Your assignment
Output every line below exactly, please, omitting pictures.

Data below
---

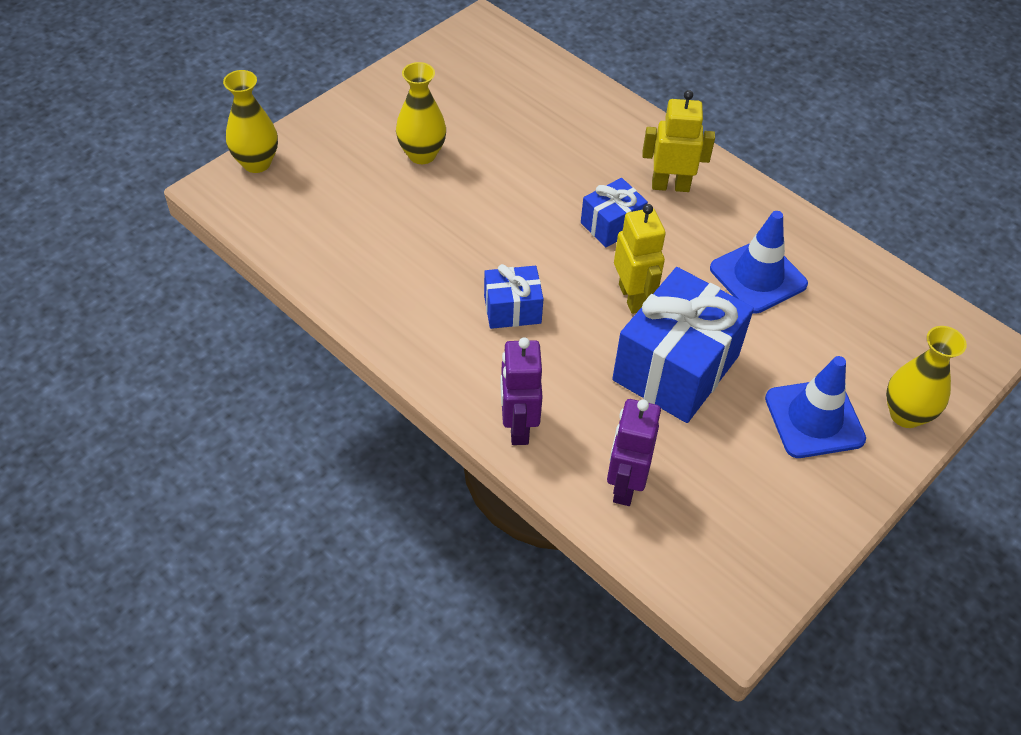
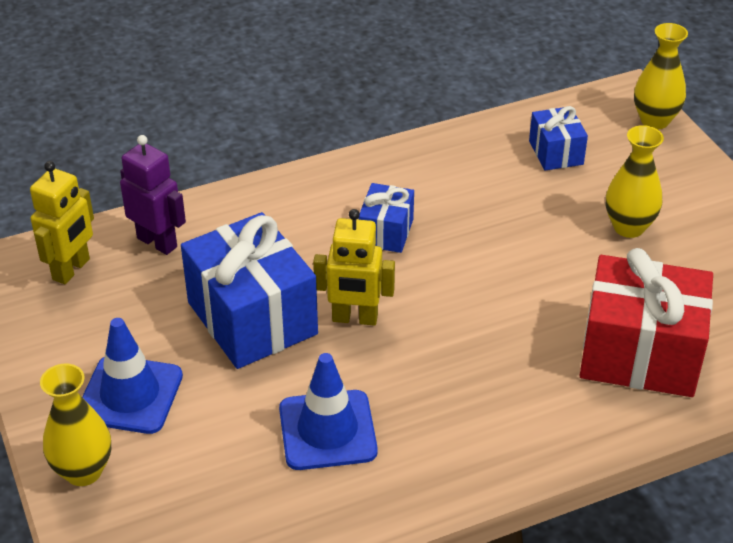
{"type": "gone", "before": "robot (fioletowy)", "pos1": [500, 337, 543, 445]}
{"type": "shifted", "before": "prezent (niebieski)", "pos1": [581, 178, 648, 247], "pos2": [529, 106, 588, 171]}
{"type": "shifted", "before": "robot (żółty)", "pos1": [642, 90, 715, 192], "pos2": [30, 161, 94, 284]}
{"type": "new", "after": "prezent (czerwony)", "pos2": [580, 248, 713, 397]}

---

Finished task
{"type": "gone", "before": "robot (fioletowy)", "pos1": [500, 337, 543, 445]}
{"type": "shifted", "before": "prezent (niebieski)", "pos1": [581, 178, 648, 247], "pos2": [529, 106, 588, 171]}
{"type": "shifted", "before": "robot (żółty)", "pos1": [642, 90, 715, 192], "pos2": [30, 161, 94, 284]}
{"type": "new", "after": "prezent (czerwony)", "pos2": [580, 248, 713, 397]}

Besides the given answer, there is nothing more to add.